Print the listing exactly as it stands, and skip any pictures in it.

____________________

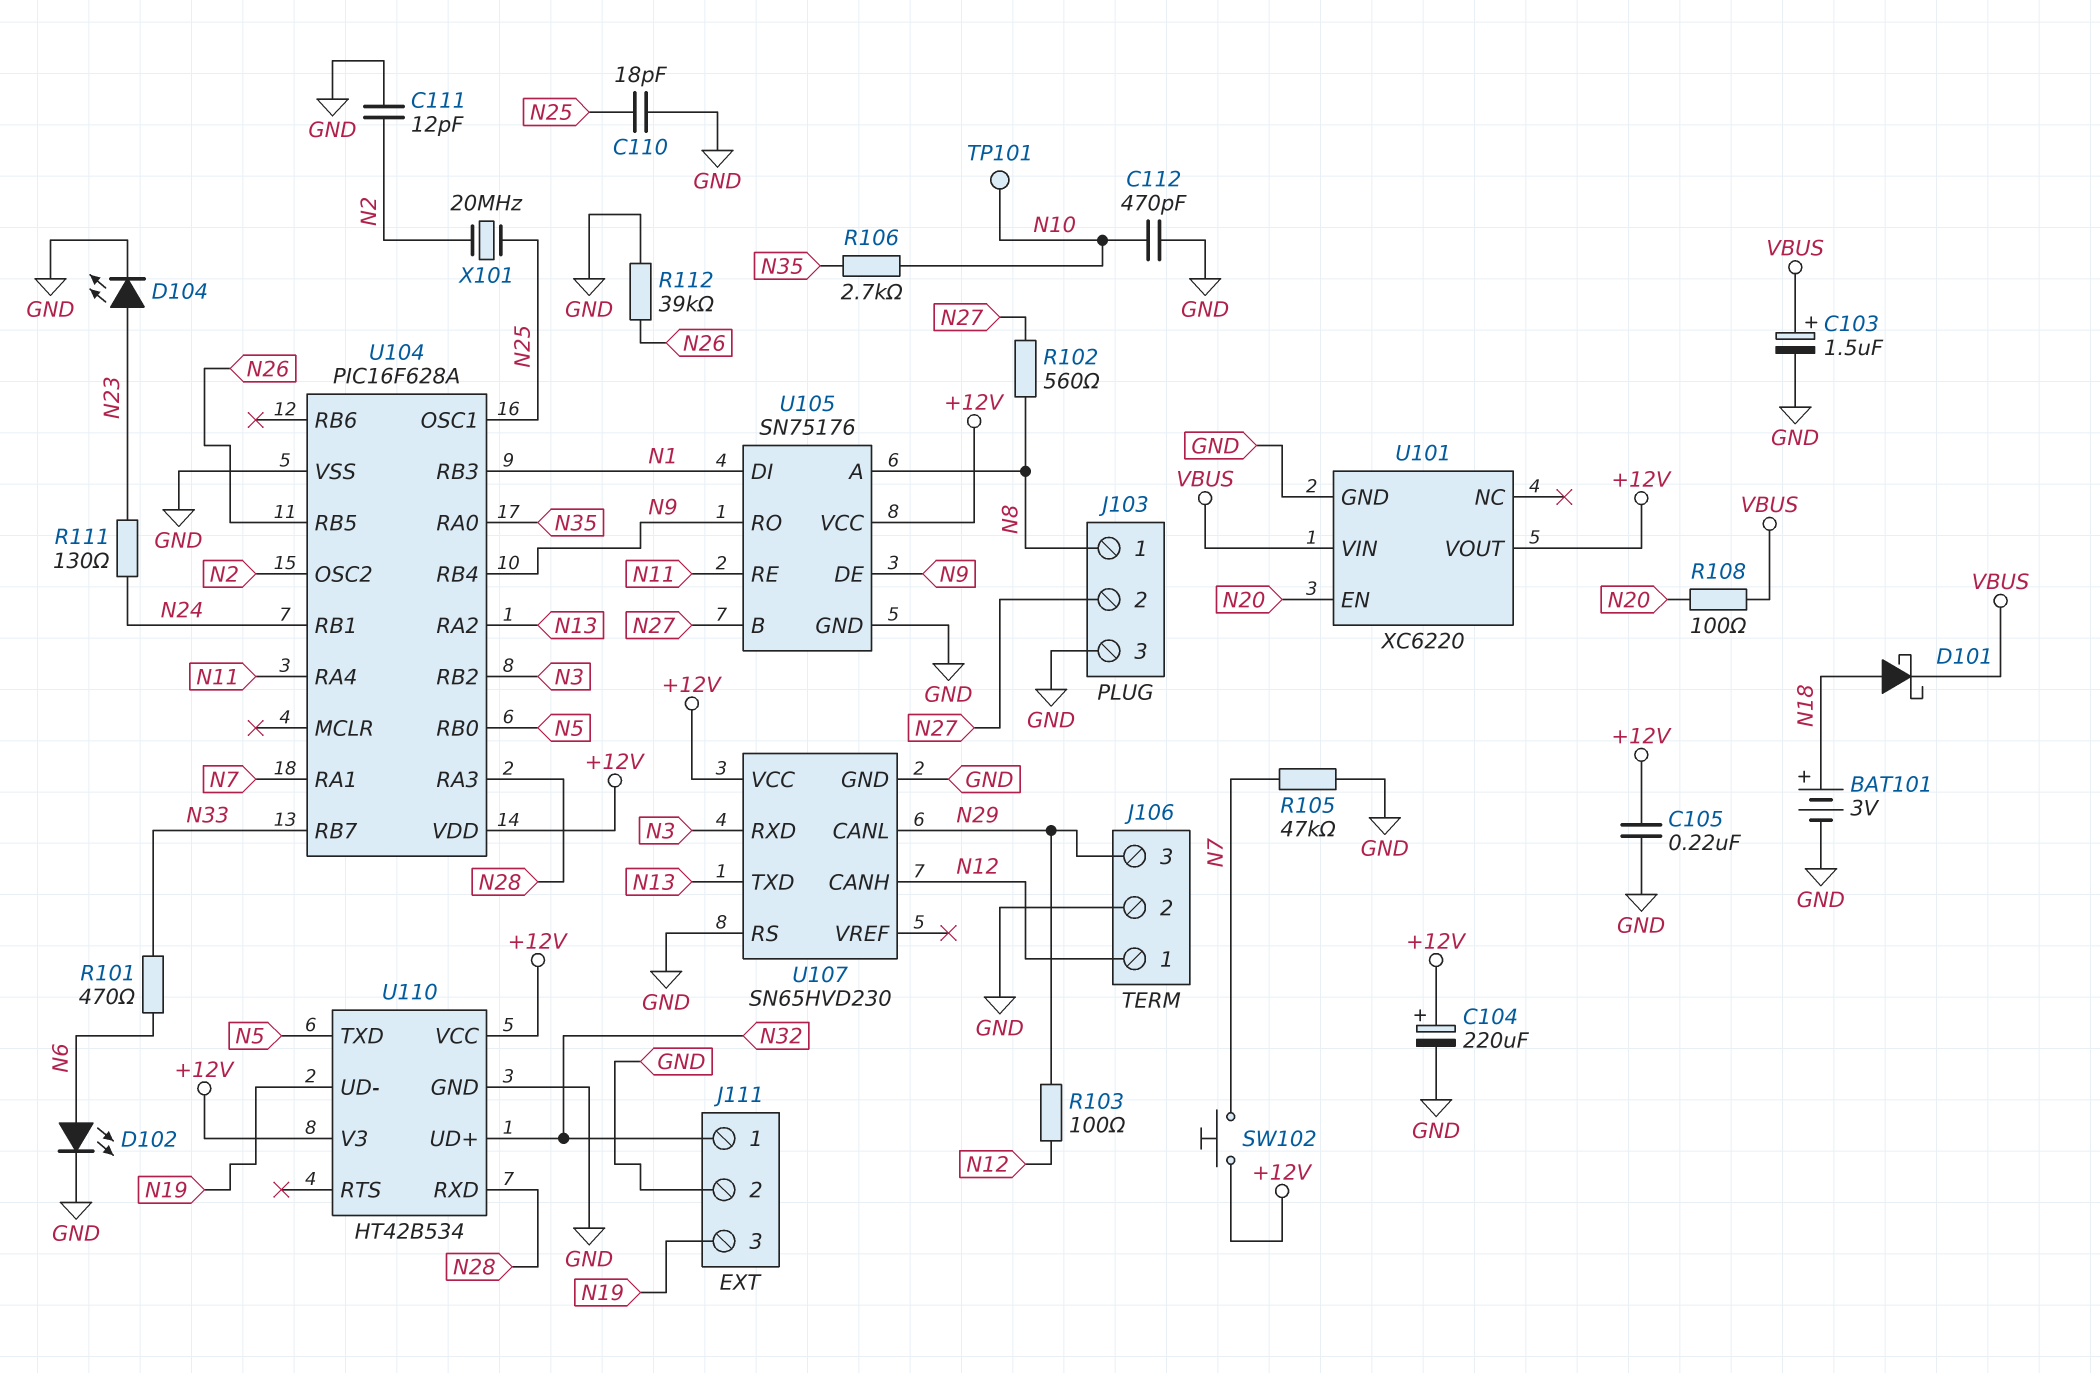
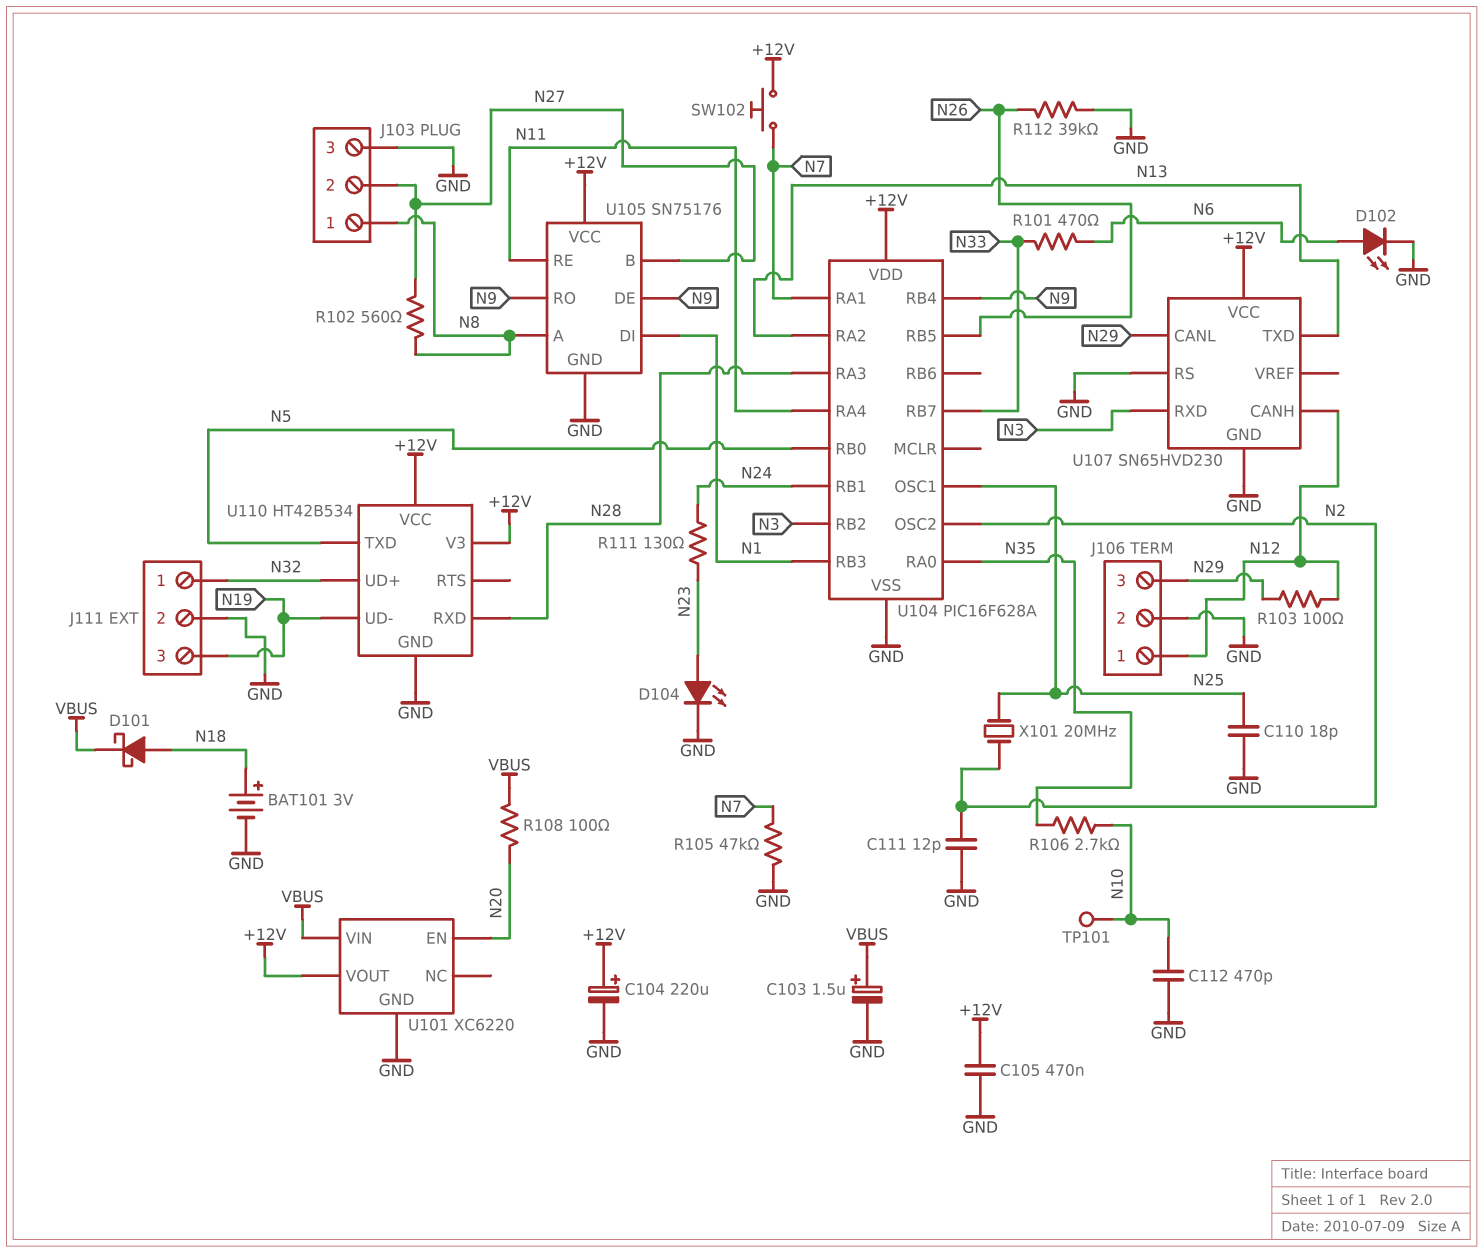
C105: 220nF (+12V, GND) -> 470nF (+12V, GND)

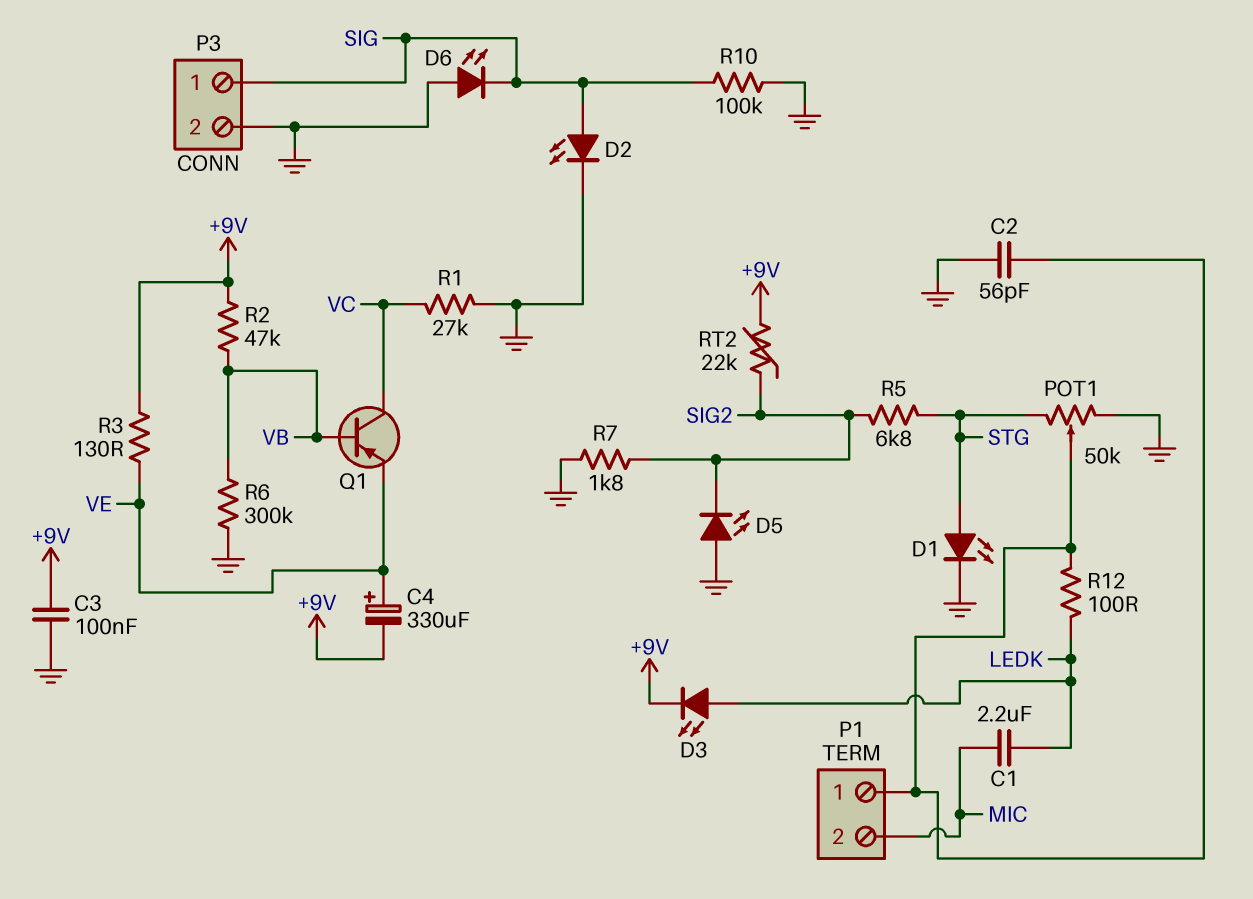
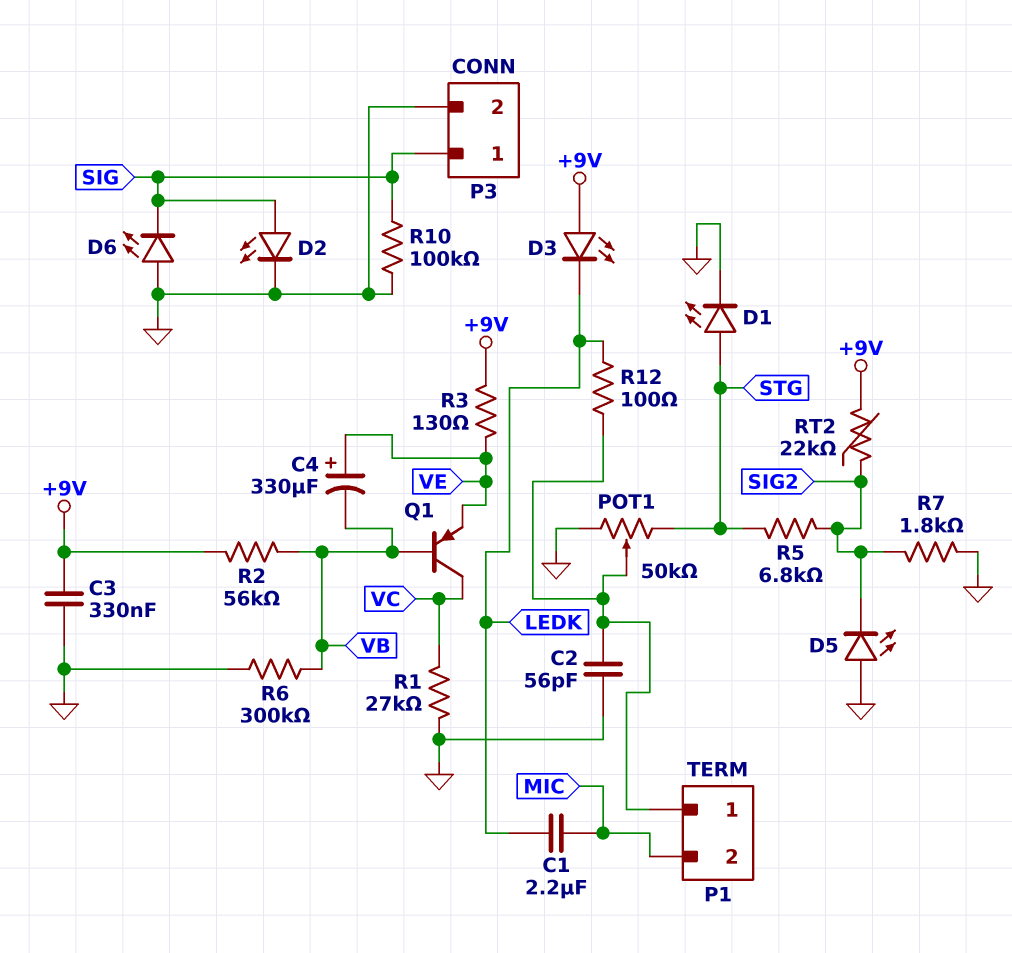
C3: 100nF (+9V, GND) -> 330nF (+9V, GND)
C4: 330uF (plus VE, minus +9V) -> 330uF (plus VE, minus VB)
D3: LED (A LEDK, K +9V) -> LED (A +9V, K LEDK)
R2: 47k (+9V, VB) -> 56k (+9V, VB)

____________________

**Written reply:**
C105: 220nF (+12V, GND) -> 470nF (+12V, GND)

C3: 100nF (+9V, GND) -> 330nF (+9V, GND)
C4: 330uF (plus VE, minus +9V) -> 330uF (plus VE, minus VB)
D3: LED (A LEDK, K +9V) -> LED (A +9V, K LEDK)
R2: 47k (+9V, VB) -> 56k (+9V, VB)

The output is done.